▸ **WORK INSTRUCTION**:
Retype, word for word, every line starting at the line with "The barco [marrón]" and ending with the final line of the entries; skip the pictures.

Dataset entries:
================
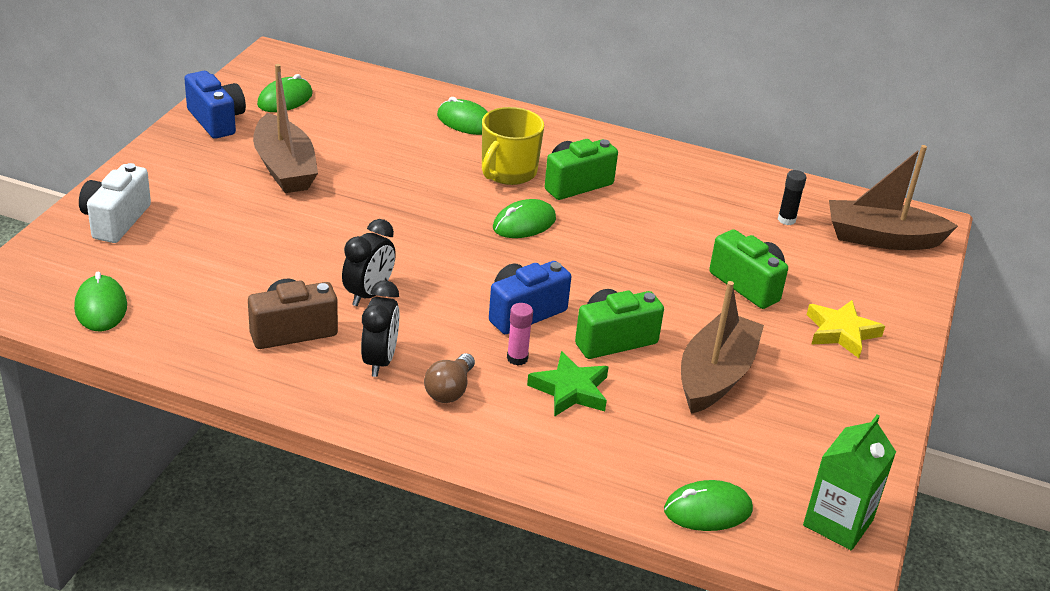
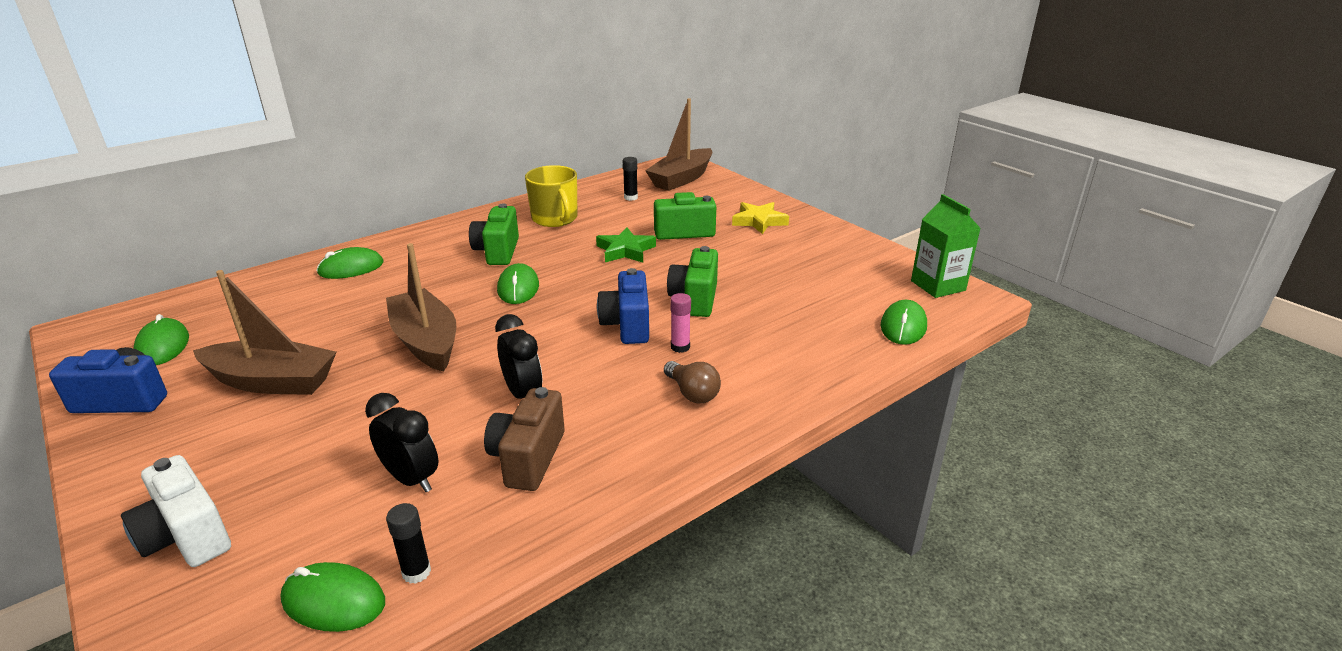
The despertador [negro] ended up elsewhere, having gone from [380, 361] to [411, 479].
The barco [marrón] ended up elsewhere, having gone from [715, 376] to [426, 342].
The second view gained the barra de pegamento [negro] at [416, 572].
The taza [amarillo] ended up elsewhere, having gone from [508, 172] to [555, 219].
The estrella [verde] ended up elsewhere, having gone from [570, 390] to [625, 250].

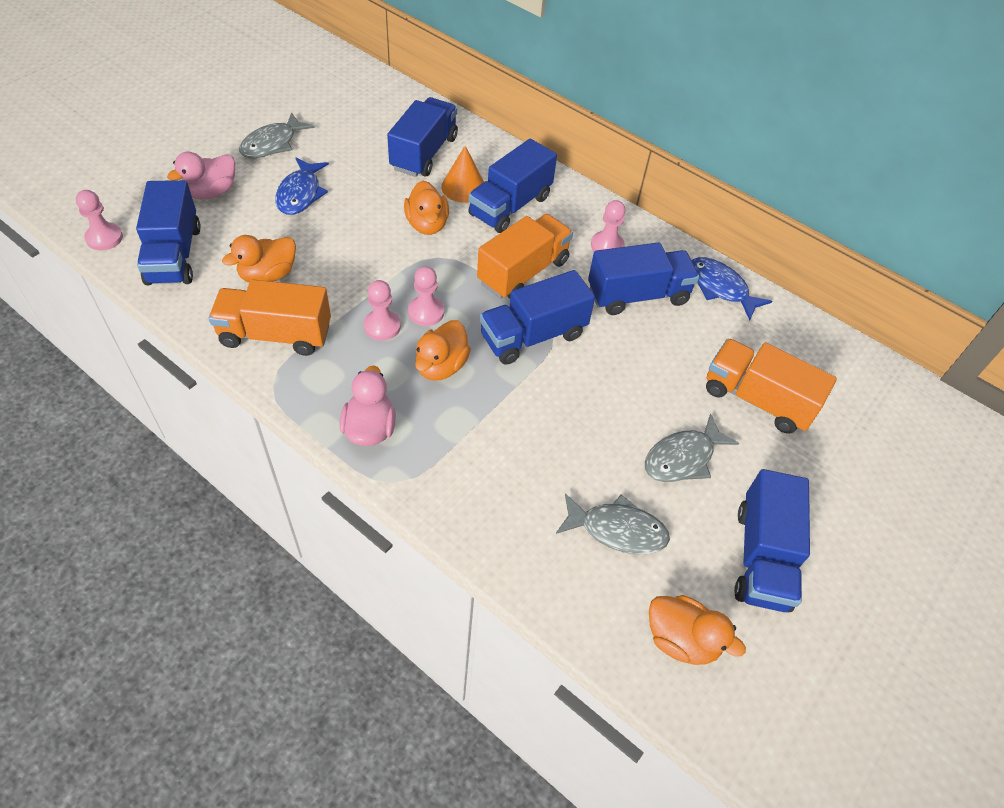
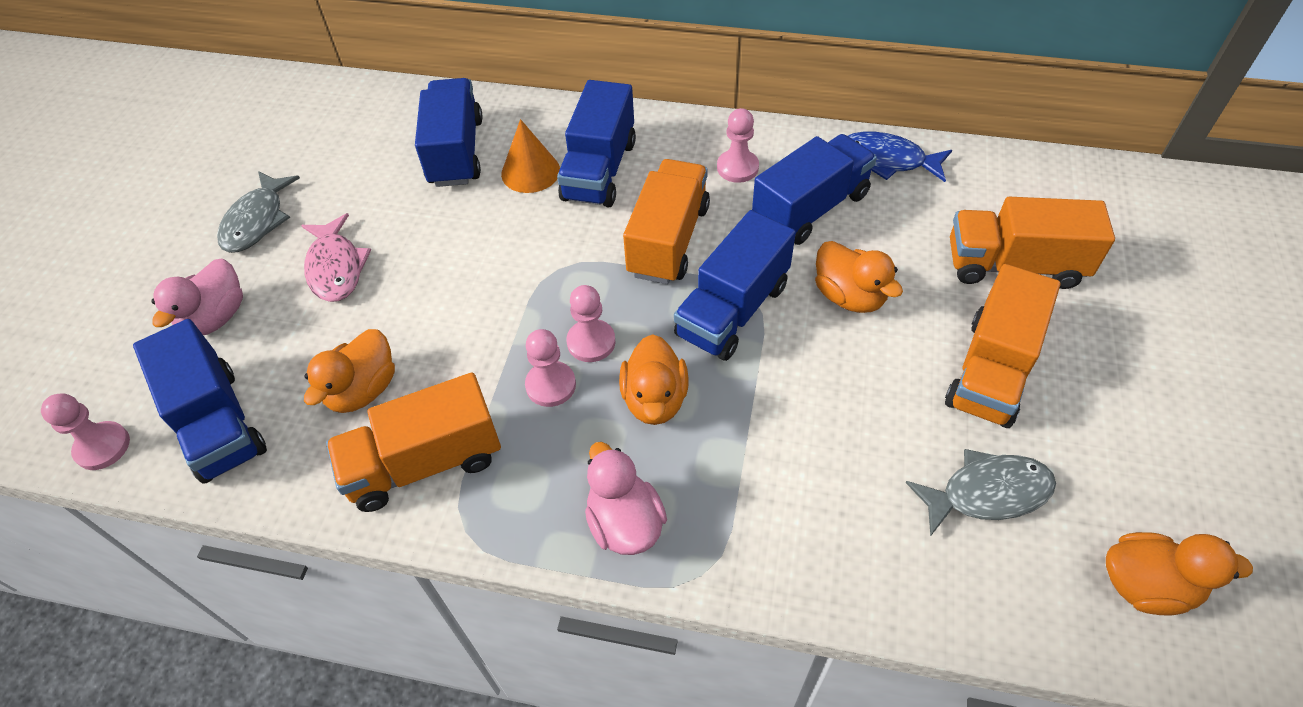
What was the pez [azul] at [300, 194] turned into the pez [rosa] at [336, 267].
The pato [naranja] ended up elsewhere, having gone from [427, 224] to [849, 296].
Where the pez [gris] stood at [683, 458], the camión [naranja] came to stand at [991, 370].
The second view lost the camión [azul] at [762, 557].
================
▸ **ANSWER TO THIS PROBLEM**:
The barco [marrón] ended up elsewhere, having gone from [715, 376] to [426, 342].
The second view gained the barra de pegamento [negro] at [416, 572].
The taza [amarillo] ended up elsewhere, having gone from [508, 172] to [555, 219].
The estrella [verde] ended up elsewhere, having gone from [570, 390] to [625, 250].

What was the pez [azul] at [300, 194] turned into the pez [rosa] at [336, 267].
The pato [naranja] ended up elsewhere, having gone from [427, 224] to [849, 296].
Where the pez [gris] stood at [683, 458], the camión [naranja] came to stand at [991, 370].
The second view lost the camión [azul] at [762, 557].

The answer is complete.